*** Source data ***

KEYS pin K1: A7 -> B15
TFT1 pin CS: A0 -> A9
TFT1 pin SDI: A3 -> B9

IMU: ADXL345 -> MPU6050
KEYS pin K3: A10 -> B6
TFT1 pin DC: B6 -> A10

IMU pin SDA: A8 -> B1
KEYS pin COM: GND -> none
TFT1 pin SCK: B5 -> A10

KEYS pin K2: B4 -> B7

***

◆ **What the task requires**
From the line containing "TFT1 pin SDI: A3 -> B9" down to the last line of the records above, print every line exactly, with both ends kept.

◆ **Reply to the exercise**
TFT1 pin SDI: A3 -> B9

IMU: ADXL345 -> MPU6050
KEYS pin K3: A10 -> B6
TFT1 pin DC: B6 -> A10

IMU pin SDA: A8 -> B1
KEYS pin COM: GND -> none
TFT1 pin SCK: B5 -> A10

KEYS pin K2: B4 -> B7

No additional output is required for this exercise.